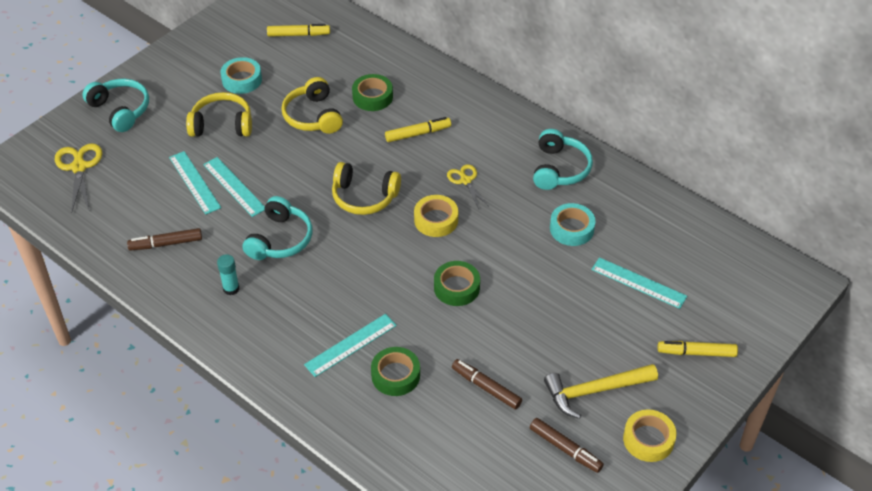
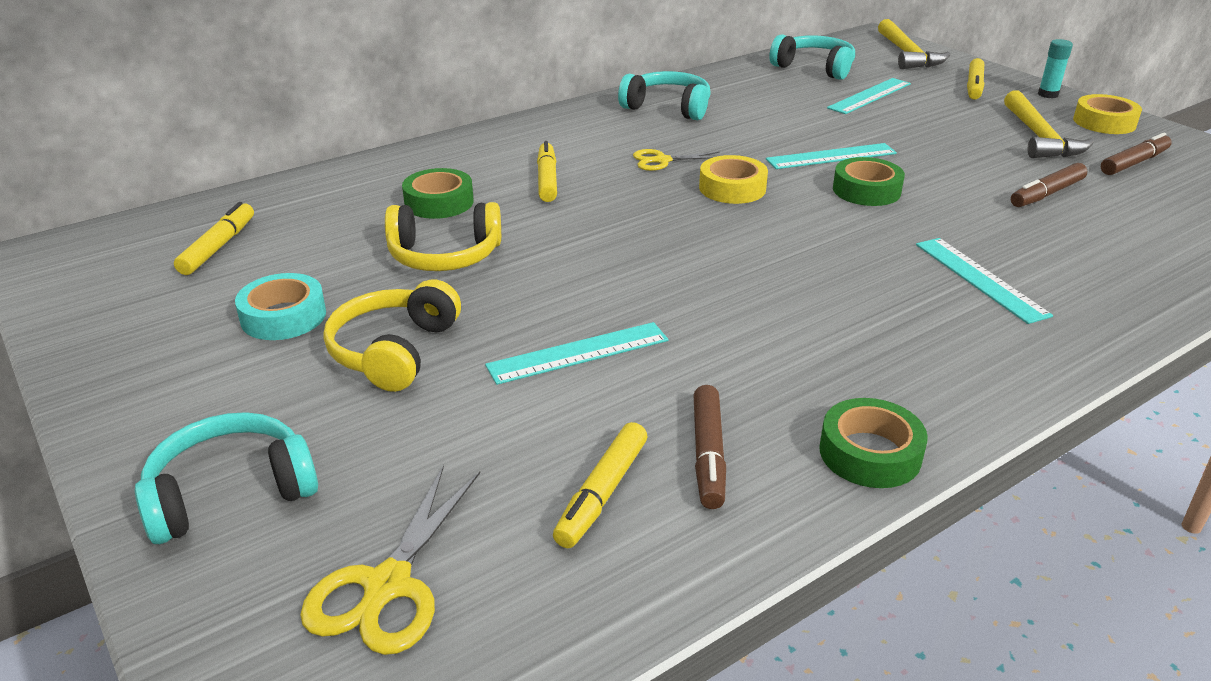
camera: 75 degrees left, 15 degrees down
(79, 167) = (388, 585): yellow scissors -> yellow scissors turned 75 degrees counterclockwise
(136, 214) = (602, 493): none -> yellow marker
(194, 182) = (542, 400): turquoise ruler -> turquoise ruler (831, 156)
(231, 288) = (848, 381): turquoise glue stick -> turquoise glue stick (1048, 94)
(280, 239) = (734, 318): turquoise headphones -> turquoise headphones (814, 68)
(364, 197) = (662, 233): yellow headphones -> none
(395, 375) = (1036, 251): green tape -> green tape (870, 453)
(571, 229) = (774, 115): turquoise tape -> none
(760, 306) = (907, 54): none -> yellow hammer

## YOUR OBJECTIVE
The answer should match the data above word for word, with no pictures in it.

## FINAL ANSWER
camera: 75 degrees left, 15 degrees down
(79, 167) = (388, 585): yellow scissors -> yellow scissors turned 75 degrees counterclockwise
(136, 214) = (602, 493): none -> yellow marker
(194, 182) = (542, 400): turquoise ruler -> turquoise ruler (831, 156)
(231, 288) = (848, 381): turquoise glue stick -> turquoise glue stick (1048, 94)
(280, 239) = (734, 318): turquoise headphones -> turquoise headphones (814, 68)
(364, 197) = (662, 233): yellow headphones -> none
(395, 375) = (1036, 251): green tape -> green tape (870, 453)
(571, 229) = (774, 115): turquoise tape -> none
(760, 306) = (907, 54): none -> yellow hammer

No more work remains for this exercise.